_What you need to do_: Repeat the listing in full, word for word.

_Exercise input_:
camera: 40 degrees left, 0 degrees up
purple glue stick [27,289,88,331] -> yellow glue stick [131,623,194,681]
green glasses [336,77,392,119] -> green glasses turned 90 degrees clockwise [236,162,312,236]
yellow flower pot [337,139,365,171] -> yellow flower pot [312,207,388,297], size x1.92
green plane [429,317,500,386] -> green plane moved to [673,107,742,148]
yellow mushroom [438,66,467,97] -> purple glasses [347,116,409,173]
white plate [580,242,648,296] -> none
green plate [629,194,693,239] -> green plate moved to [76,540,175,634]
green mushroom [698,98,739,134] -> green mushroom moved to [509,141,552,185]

_Solution below_:
camera: 40 degrees left, 0 degrees up
purple glue stick [27,289,88,331] -> yellow glue stick [131,623,194,681]
green glasses [336,77,392,119] -> green glasses turned 90 degrees clockwise [236,162,312,236]
yellow flower pot [337,139,365,171] -> yellow flower pot [312,207,388,297], size x1.92
green plane [429,317,500,386] -> green plane moved to [673,107,742,148]
yellow mushroom [438,66,467,97] -> purple glasses [347,116,409,173]
white plate [580,242,648,296] -> none
green plate [629,194,693,239] -> green plate moved to [76,540,175,634]
green mushroom [698,98,739,134] -> green mushroom moved to [509,141,552,185]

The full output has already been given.